Your answer should be an exact copy of all the entries, free of pictures.
-- Extracted information follows --
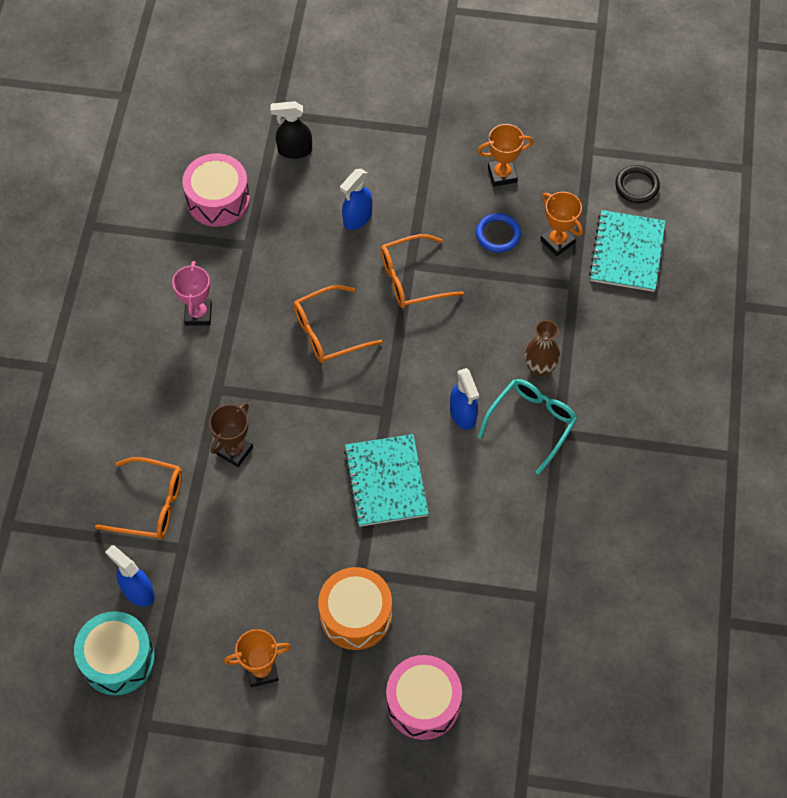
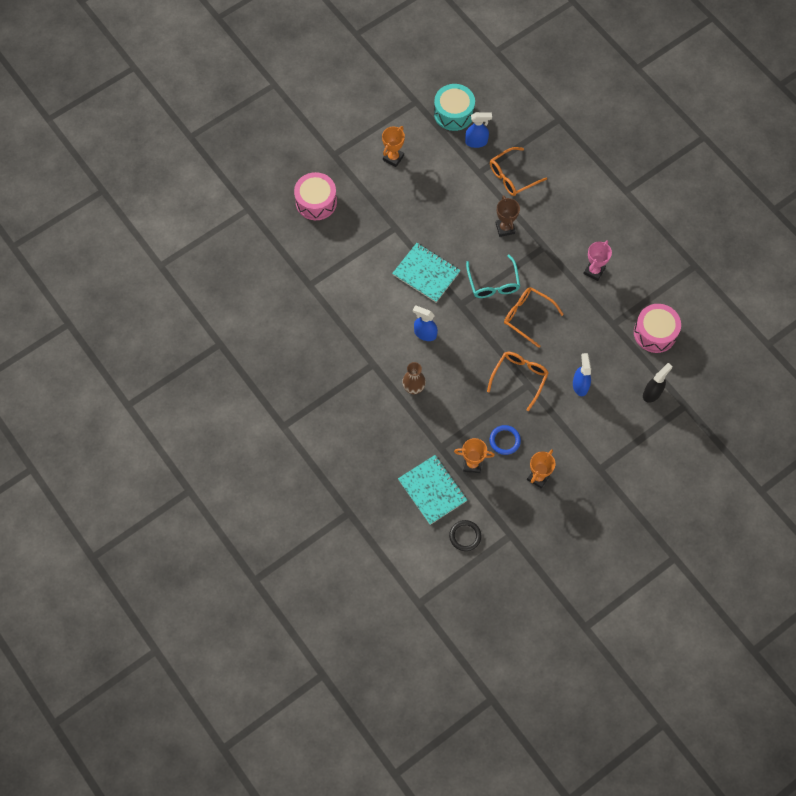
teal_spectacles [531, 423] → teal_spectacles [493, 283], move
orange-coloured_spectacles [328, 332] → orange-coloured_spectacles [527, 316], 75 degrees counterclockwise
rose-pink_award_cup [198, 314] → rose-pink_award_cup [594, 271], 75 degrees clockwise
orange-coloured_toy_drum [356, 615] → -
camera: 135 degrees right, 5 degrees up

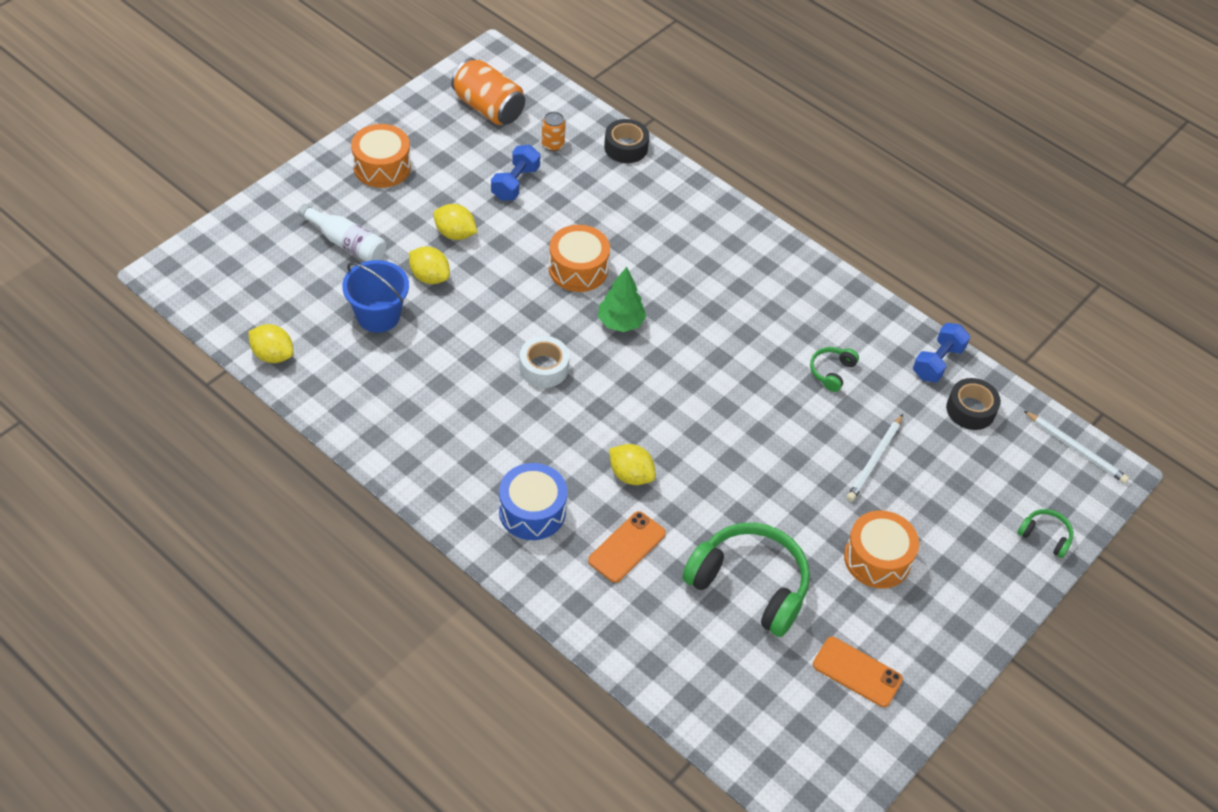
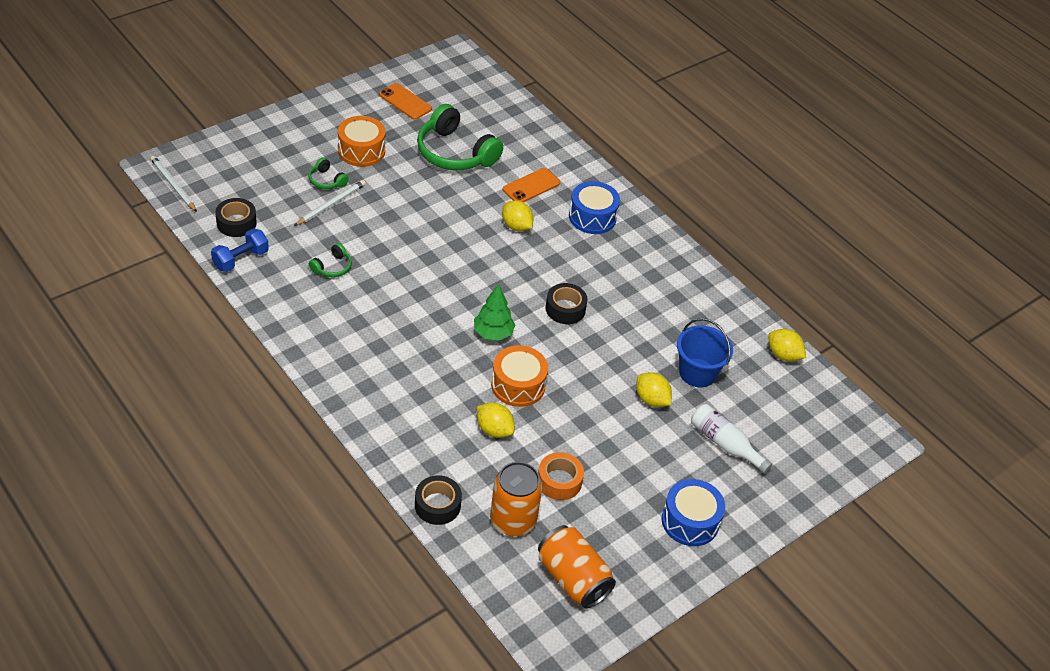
leaf-green_headphones [1045, 536] → leaf-green_headphones [327, 180], move
golden_lemon [455, 234] → golden_lemon [494, 430], move
orange-coloured_can [552, 145] → orange-coloured_can [513, 520], x1.93
cobalt_free_weight [515, 183] → orange-coloured_tape [559, 481]
pure_white_tape [544, 368] → black_tape [565, 309]
orange-coloured_toy_drum [382, 167] → cobalt_toy_drum [690, 521]
camera: 170 degrees left, 5 degrees down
-- Extracted information concluded --
▶ [Result]
teal_spectacles [531, 423] → teal_spectacles [493, 283], move
orange-coloured_spectacles [328, 332] → orange-coloured_spectacles [527, 316], 75 degrees counterclockwise
rose-pink_award_cup [198, 314] → rose-pink_award_cup [594, 271], 75 degrees clockwise
orange-coloured_toy_drum [356, 615] → -
camera: 135 degrees right, 5 degrees up

leaf-green_headphones [1045, 536] → leaf-green_headphones [327, 180], move
golden_lemon [455, 234] → golden_lemon [494, 430], move
orange-coloured_can [552, 145] → orange-coloured_can [513, 520], x1.93
cobalt_free_weight [515, 183] → orange-coloured_tape [559, 481]
pure_white_tape [544, 368] → black_tape [565, 309]
orange-coloured_toy_drum [382, 167] → cobalt_toy_drum [690, 521]
camera: 170 degrees left, 5 degrees down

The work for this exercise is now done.